Starting at the top line and ending at the last, restate the records exactly.
####################
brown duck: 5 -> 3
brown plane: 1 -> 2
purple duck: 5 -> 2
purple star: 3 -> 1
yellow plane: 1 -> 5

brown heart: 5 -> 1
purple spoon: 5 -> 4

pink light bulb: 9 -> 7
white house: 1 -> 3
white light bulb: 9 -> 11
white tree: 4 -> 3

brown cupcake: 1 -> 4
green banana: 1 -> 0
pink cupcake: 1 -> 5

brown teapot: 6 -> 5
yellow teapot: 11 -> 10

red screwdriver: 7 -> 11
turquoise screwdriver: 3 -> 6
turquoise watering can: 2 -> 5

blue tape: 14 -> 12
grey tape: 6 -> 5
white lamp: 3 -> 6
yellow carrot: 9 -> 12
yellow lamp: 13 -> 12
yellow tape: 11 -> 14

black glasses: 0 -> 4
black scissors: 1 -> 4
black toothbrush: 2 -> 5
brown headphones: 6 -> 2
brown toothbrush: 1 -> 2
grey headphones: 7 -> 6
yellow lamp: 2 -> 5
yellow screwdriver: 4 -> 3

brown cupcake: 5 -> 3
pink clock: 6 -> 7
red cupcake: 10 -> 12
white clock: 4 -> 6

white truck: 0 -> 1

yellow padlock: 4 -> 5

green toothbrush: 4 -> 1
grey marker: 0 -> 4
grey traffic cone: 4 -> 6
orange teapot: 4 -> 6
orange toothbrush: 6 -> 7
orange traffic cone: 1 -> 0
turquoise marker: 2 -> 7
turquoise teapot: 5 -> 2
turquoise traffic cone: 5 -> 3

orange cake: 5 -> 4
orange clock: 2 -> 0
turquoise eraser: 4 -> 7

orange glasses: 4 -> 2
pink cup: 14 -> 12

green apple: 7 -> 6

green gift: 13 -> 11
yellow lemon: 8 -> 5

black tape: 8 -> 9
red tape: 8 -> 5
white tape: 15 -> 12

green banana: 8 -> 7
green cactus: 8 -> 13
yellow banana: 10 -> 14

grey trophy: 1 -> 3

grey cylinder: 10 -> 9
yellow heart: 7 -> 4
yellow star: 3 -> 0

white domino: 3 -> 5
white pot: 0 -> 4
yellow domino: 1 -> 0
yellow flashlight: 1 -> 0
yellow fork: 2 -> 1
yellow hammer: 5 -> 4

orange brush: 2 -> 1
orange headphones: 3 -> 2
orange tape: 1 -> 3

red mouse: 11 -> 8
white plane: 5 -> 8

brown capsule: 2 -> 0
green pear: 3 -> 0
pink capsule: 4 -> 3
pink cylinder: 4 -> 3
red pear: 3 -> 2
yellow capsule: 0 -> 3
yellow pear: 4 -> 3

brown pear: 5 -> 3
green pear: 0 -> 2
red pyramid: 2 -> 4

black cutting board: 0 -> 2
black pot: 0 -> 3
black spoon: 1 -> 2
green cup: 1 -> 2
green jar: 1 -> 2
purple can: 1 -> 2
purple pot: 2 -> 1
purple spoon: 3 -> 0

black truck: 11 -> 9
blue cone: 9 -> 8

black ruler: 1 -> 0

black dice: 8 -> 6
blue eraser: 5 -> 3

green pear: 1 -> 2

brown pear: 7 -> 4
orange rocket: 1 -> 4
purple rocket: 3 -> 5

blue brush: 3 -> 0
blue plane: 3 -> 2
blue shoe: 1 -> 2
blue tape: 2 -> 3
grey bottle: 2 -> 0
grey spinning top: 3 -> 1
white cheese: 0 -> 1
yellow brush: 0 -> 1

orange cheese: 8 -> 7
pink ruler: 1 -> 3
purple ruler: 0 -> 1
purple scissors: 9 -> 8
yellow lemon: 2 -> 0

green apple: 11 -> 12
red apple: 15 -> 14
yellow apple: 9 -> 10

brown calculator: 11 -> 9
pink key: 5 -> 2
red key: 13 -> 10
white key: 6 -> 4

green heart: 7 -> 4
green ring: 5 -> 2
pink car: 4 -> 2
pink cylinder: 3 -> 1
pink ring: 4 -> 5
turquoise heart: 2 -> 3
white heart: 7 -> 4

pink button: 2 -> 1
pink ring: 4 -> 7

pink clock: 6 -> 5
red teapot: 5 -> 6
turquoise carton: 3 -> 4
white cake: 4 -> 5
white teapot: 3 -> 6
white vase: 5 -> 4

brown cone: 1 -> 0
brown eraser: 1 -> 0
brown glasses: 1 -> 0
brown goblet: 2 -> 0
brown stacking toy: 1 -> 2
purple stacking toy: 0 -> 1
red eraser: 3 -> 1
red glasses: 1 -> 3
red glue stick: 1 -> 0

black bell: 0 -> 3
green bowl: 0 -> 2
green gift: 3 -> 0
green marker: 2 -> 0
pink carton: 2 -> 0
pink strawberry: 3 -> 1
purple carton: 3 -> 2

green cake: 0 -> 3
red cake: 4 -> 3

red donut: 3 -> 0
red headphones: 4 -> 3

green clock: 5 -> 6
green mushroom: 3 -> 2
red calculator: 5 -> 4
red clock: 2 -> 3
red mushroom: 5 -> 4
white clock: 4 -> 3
####################
**Response**
brown duck: 5 -> 3
brown plane: 1 -> 2
purple duck: 5 -> 2
purple star: 3 -> 1
yellow plane: 1 -> 5

brown heart: 5 -> 1
purple spoon: 5 -> 4

pink light bulb: 9 -> 7
white house: 1 -> 3
white light bulb: 9 -> 11
white tree: 4 -> 3

brown cupcake: 1 -> 4
green banana: 1 -> 0
pink cupcake: 1 -> 5

brown teapot: 6 -> 5
yellow teapot: 11 -> 10

red screwdriver: 7 -> 11
turquoise screwdriver: 3 -> 6
turquoise watering can: 2 -> 5

blue tape: 14 -> 12
grey tape: 6 -> 5
white lamp: 3 -> 6
yellow carrot: 9 -> 12
yellow lamp: 13 -> 12
yellow tape: 11 -> 14

black glasses: 0 -> 4
black scissors: 1 -> 4
black toothbrush: 2 -> 5
brown headphones: 6 -> 2
brown toothbrush: 1 -> 2
grey headphones: 7 -> 6
yellow lamp: 2 -> 5
yellow screwdriver: 4 -> 3

brown cupcake: 5 -> 3
pink clock: 6 -> 7
red cupcake: 10 -> 12
white clock: 4 -> 6

white truck: 0 -> 1

yellow padlock: 4 -> 5

green toothbrush: 4 -> 1
grey marker: 0 -> 4
grey traffic cone: 4 -> 6
orange teapot: 4 -> 6
orange toothbrush: 6 -> 7
orange traffic cone: 1 -> 0
turquoise marker: 2 -> 7
turquoise teapot: 5 -> 2
turquoise traffic cone: 5 -> 3

orange cake: 5 -> 4
orange clock: 2 -> 0
turquoise eraser: 4 -> 7

orange glasses: 4 -> 2
pink cup: 14 -> 12

green apple: 7 -> 6

green gift: 13 -> 11
yellow lemon: 8 -> 5

black tape: 8 -> 9
red tape: 8 -> 5
white tape: 15 -> 12

green banana: 8 -> 7
green cactus: 8 -> 13
yellow banana: 10 -> 14

grey trophy: 1 -> 3

grey cylinder: 10 -> 9
yellow heart: 7 -> 4
yellow star: 3 -> 0

white domino: 3 -> 5
white pot: 0 -> 4
yellow domino: 1 -> 0
yellow flashlight: 1 -> 0
yellow fork: 2 -> 1
yellow hammer: 5 -> 4

orange brush: 2 -> 1
orange headphones: 3 -> 2
orange tape: 1 -> 3

red mouse: 11 -> 8
white plane: 5 -> 8

brown capsule: 2 -> 0
green pear: 3 -> 0
pink capsule: 4 -> 3
pink cylinder: 4 -> 3
red pear: 3 -> 2
yellow capsule: 0 -> 3
yellow pear: 4 -> 3

brown pear: 5 -> 3
green pear: 0 -> 2
red pyramid: 2 -> 4

black cutting board: 0 -> 2
black pot: 0 -> 3
black spoon: 1 -> 2
green cup: 1 -> 2
green jar: 1 -> 2
purple can: 1 -> 2
purple pot: 2 -> 1
purple spoon: 3 -> 0

black truck: 11 -> 9
blue cone: 9 -> 8

black ruler: 1 -> 0

black dice: 8 -> 6
blue eraser: 5 -> 3

green pear: 1 -> 2

brown pear: 7 -> 4
orange rocket: 1 -> 4
purple rocket: 3 -> 5

blue brush: 3 -> 0
blue plane: 3 -> 2
blue shoe: 1 -> 2
blue tape: 2 -> 3
grey bottle: 2 -> 0
grey spinning top: 3 -> 1
white cheese: 0 -> 1
yellow brush: 0 -> 1

orange cheese: 8 -> 7
pink ruler: 1 -> 3
purple ruler: 0 -> 1
purple scissors: 9 -> 8
yellow lemon: 2 -> 0

green apple: 11 -> 12
red apple: 15 -> 14
yellow apple: 9 -> 10

brown calculator: 11 -> 9
pink key: 5 -> 2
red key: 13 -> 10
white key: 6 -> 4

green heart: 7 -> 4
green ring: 5 -> 2
pink car: 4 -> 2
pink cylinder: 3 -> 1
pink ring: 4 -> 5
turquoise heart: 2 -> 3
white heart: 7 -> 4

pink button: 2 -> 1
pink ring: 4 -> 7

pink clock: 6 -> 5
red teapot: 5 -> 6
turquoise carton: 3 -> 4
white cake: 4 -> 5
white teapot: 3 -> 6
white vase: 5 -> 4

brown cone: 1 -> 0
brown eraser: 1 -> 0
brown glasses: 1 -> 0
brown goblet: 2 -> 0
brown stacking toy: 1 -> 2
purple stacking toy: 0 -> 1
red eraser: 3 -> 1
red glasses: 1 -> 3
red glue stick: 1 -> 0

black bell: 0 -> 3
green bowl: 0 -> 2
green gift: 3 -> 0
green marker: 2 -> 0
pink carton: 2 -> 0
pink strawberry: 3 -> 1
purple carton: 3 -> 2

green cake: 0 -> 3
red cake: 4 -> 3

red donut: 3 -> 0
red headphones: 4 -> 3

green clock: 5 -> 6
green mushroom: 3 -> 2
red calculator: 5 -> 4
red clock: 2 -> 3
red mushroom: 5 -> 4
white clock: 4 -> 3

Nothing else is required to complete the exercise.